→ Records provided:
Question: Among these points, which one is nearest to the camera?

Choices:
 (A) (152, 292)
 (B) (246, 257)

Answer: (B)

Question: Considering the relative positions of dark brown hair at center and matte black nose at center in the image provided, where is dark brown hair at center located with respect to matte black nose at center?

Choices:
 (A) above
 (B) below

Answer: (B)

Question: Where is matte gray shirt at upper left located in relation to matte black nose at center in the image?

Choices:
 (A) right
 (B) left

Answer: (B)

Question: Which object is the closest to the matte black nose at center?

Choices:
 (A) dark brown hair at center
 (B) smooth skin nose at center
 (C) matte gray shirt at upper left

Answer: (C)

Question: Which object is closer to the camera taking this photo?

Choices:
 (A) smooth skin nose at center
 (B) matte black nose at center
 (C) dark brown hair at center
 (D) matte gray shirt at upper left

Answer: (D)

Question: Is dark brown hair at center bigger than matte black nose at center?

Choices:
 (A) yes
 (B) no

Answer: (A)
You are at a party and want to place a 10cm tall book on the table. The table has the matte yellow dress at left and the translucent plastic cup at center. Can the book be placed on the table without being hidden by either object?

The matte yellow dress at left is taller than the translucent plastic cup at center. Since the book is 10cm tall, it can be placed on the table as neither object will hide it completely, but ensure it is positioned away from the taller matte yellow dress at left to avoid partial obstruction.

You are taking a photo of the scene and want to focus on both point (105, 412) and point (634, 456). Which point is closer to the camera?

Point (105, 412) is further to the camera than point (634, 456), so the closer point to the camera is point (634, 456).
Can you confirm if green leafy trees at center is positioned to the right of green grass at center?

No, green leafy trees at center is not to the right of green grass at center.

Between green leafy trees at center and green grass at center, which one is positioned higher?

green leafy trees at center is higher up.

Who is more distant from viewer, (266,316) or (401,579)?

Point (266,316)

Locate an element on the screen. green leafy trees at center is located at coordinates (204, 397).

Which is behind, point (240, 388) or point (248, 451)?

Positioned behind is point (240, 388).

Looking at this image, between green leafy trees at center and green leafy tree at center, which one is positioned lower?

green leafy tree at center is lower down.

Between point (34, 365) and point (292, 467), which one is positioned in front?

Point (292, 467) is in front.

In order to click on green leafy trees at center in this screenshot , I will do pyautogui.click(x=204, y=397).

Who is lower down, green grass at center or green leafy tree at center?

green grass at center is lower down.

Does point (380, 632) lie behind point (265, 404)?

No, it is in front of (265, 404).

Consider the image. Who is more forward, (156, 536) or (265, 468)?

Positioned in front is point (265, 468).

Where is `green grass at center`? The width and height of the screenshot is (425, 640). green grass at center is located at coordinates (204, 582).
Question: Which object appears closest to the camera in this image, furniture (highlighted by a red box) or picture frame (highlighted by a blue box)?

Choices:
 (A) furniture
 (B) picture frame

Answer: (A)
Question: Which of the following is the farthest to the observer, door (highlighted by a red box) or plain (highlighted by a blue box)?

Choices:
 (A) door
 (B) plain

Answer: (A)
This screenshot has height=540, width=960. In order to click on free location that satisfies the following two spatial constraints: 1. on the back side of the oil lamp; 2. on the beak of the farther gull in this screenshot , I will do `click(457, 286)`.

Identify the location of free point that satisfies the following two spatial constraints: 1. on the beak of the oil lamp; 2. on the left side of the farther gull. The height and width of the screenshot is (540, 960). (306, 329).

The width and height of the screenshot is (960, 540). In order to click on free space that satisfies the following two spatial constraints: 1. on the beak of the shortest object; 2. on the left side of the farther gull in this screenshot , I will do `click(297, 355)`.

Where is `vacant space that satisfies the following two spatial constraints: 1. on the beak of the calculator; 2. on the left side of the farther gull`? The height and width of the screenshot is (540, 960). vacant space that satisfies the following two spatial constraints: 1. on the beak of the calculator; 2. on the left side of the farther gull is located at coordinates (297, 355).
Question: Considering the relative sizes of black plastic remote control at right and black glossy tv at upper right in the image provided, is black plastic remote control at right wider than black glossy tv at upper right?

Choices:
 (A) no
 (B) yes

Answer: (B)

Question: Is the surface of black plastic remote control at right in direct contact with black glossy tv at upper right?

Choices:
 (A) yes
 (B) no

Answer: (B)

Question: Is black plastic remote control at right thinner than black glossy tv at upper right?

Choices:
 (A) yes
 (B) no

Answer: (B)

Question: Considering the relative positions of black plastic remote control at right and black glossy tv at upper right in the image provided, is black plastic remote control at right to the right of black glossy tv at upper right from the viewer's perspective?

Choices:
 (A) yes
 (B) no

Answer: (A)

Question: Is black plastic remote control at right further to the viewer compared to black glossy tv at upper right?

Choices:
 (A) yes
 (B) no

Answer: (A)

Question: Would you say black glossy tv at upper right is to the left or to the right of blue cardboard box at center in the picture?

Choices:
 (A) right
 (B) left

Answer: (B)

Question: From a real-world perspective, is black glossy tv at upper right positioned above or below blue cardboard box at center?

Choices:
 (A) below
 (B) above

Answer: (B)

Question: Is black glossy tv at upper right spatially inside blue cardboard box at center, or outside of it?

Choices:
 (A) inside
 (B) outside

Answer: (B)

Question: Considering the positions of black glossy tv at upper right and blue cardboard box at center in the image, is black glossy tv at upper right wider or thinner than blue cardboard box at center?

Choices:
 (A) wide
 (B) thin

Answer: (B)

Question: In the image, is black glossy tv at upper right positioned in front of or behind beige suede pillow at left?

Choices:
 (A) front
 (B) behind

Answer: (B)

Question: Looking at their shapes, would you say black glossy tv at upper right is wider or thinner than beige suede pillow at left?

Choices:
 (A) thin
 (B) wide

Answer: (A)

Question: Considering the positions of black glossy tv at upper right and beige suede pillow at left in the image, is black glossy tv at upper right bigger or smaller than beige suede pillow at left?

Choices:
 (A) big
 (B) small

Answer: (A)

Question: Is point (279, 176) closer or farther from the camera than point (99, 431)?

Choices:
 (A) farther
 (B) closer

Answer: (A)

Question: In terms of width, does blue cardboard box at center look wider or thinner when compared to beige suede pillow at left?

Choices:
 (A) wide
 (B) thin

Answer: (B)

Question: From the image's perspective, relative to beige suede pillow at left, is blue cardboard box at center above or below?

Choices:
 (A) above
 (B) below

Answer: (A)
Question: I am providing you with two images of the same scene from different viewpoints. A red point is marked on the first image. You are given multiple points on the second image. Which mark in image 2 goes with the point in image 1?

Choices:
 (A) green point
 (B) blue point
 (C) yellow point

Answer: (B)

→ Aim:
Copy out every one of the entries above word for word, keeping each line unchanged.

→ Result for this task:
Question: Among these points, which one is nearest to the camera?

Choices:
 (A) (152, 292)
 (B) (246, 257)

Answer: (B)

Question: Considering the relative positions of dark brown hair at center and matte black nose at center in the image provided, where is dark brown hair at center located with respect to matte black nose at center?

Choices:
 (A) above
 (B) below

Answer: (B)

Question: Where is matte gray shirt at upper left located in relation to matte black nose at center in the image?

Choices:
 (A) right
 (B) left

Answer: (B)

Question: Which object is the closest to the matte black nose at center?

Choices:
 (A) dark brown hair at center
 (B) smooth skin nose at center
 (C) matte gray shirt at upper left

Answer: (C)

Question: Which object is closer to the camera taking this photo?

Choices:
 (A) smooth skin nose at center
 (B) matte black nose at center
 (C) dark brown hair at center
 (D) matte gray shirt at upper left

Answer: (D)

Question: Is dark brown hair at center bigger than matte black nose at center?

Choices:
 (A) yes
 (B) no

Answer: (A)
You are at a party and want to place a 10cm tall book on the table. The table has the matte yellow dress at left and the translucent plastic cup at center. Can the book be placed on the table without being hidden by either object?

The matte yellow dress at left is taller than the translucent plastic cup at center. Since the book is 10cm tall, it can be placed on the table as neither object will hide it completely, but ensure it is positioned away from the taller matte yellow dress at left to avoid partial obstruction.

You are taking a photo of the scene and want to focus on both point (105, 412) and point (634, 456). Which point is closer to the camera?

Point (105, 412) is further to the camera than point (634, 456), so the closer point to the camera is point (634, 456).
Can you confirm if green leafy trees at center is positioned to the right of green grass at center?

No, green leafy trees at center is not to the right of green grass at center.

Between green leafy trees at center and green grass at center, which one is positioned higher?

green leafy trees at center is higher up.

Who is more distant from viewer, (266,316) or (401,579)?

Point (266,316)

Locate an element on the screen. green leafy trees at center is located at coordinates (204, 397).

Which is behind, point (240, 388) or point (248, 451)?

Positioned behind is point (240, 388).

Looking at this image, between green leafy trees at center and green leafy tree at center, which one is positioned lower?

green leafy tree at center is lower down.

Between point (34, 365) and point (292, 467), which one is positioned in front?

Point (292, 467) is in front.

In order to click on green leafy trees at center in this screenshot , I will do pyautogui.click(x=204, y=397).

Who is lower down, green grass at center or green leafy tree at center?

green grass at center is lower down.

Does point (380, 632) lie behind point (265, 404)?

No, it is in front of (265, 404).

Consider the image. Who is more forward, (156, 536) or (265, 468)?

Positioned in front is point (265, 468).

Where is `green grass at center`? The width and height of the screenshot is (425, 640). green grass at center is located at coordinates (204, 582).
Question: Which object appears closest to the camera in this image, furniture (highlighted by a red box) or picture frame (highlighted by a blue box)?

Choices:
 (A) furniture
 (B) picture frame

Answer: (A)
Question: Which of the following is the farthest to the observer, door (highlighted by a red box) or plain (highlighted by a blue box)?

Choices:
 (A) door
 (B) plain

Answer: (A)
This screenshot has height=540, width=960. In order to click on free location that satisfies the following two spatial constraints: 1. on the back side of the oil lamp; 2. on the beak of the farther gull in this screenshot , I will do `click(457, 286)`.

Identify the location of free point that satisfies the following two spatial constraints: 1. on the beak of the oil lamp; 2. on the left side of the farther gull. The height and width of the screenshot is (540, 960). (306, 329).

The width and height of the screenshot is (960, 540). In order to click on free space that satisfies the following two spatial constraints: 1. on the beak of the shortest object; 2. on the left side of the farther gull in this screenshot , I will do `click(297, 355)`.

Where is `vacant space that satisfies the following two spatial constraints: 1. on the beak of the calculator; 2. on the left side of the farther gull`? The height and width of the screenshot is (540, 960). vacant space that satisfies the following two spatial constraints: 1. on the beak of the calculator; 2. on the left side of the farther gull is located at coordinates (297, 355).
Question: Considering the relative sizes of black plastic remote control at right and black glossy tv at upper right in the image provided, is black plastic remote control at right wider than black glossy tv at upper right?

Choices:
 (A) no
 (B) yes

Answer: (B)

Question: Is the surface of black plastic remote control at right in direct contact with black glossy tv at upper right?

Choices:
 (A) yes
 (B) no

Answer: (B)

Question: Is black plastic remote control at right thinner than black glossy tv at upper right?

Choices:
 (A) yes
 (B) no

Answer: (B)

Question: Considering the relative positions of black plastic remote control at right and black glossy tv at upper right in the image provided, is black plastic remote control at right to the right of black glossy tv at upper right from the viewer's perspective?

Choices:
 (A) yes
 (B) no

Answer: (A)

Question: Is black plastic remote control at right further to the viewer compared to black glossy tv at upper right?

Choices:
 (A) yes
 (B) no

Answer: (A)

Question: Would you say black glossy tv at upper right is to the left or to the right of blue cardboard box at center in the picture?

Choices:
 (A) right
 (B) left

Answer: (B)

Question: From a real-world perspective, is black glossy tv at upper right positioned above or below blue cardboard box at center?

Choices:
 (A) below
 (B) above

Answer: (B)

Question: Is black glossy tv at upper right spatially inside blue cardboard box at center, or outside of it?

Choices:
 (A) inside
 (B) outside

Answer: (B)

Question: Considering the positions of black glossy tv at upper right and blue cardboard box at center in the image, is black glossy tv at upper right wider or thinner than blue cardboard box at center?

Choices:
 (A) wide
 (B) thin

Answer: (B)

Question: In the image, is black glossy tv at upper right positioned in front of or behind beige suede pillow at left?

Choices:
 (A) front
 (B) behind

Answer: (B)

Question: Looking at their shapes, would you say black glossy tv at upper right is wider or thinner than beige suede pillow at left?

Choices:
 (A) thin
 (B) wide

Answer: (A)

Question: Considering the positions of black glossy tv at upper right and beige suede pillow at left in the image, is black glossy tv at upper right bigger or smaller than beige suede pillow at left?

Choices:
 (A) big
 (B) small

Answer: (A)

Question: Is point (279, 176) closer or farther from the camera than point (99, 431)?

Choices:
 (A) farther
 (B) closer

Answer: (A)

Question: In terms of width, does blue cardboard box at center look wider or thinner when compared to beige suede pillow at left?

Choices:
 (A) wide
 (B) thin

Answer: (B)

Question: From the image's perspective, relative to beige suede pillow at left, is blue cardboard box at center above or below?

Choices:
 (A) above
 (B) below

Answer: (A)
Question: I am providing you with two images of the same scene from different viewpoints. A red point is marked on the first image. You are given multiple points on the second image. Which mark in image 2 goes with the point in image 1?

Choices:
 (A) green point
 (B) blue point
 (C) yellow point

Answer: (B)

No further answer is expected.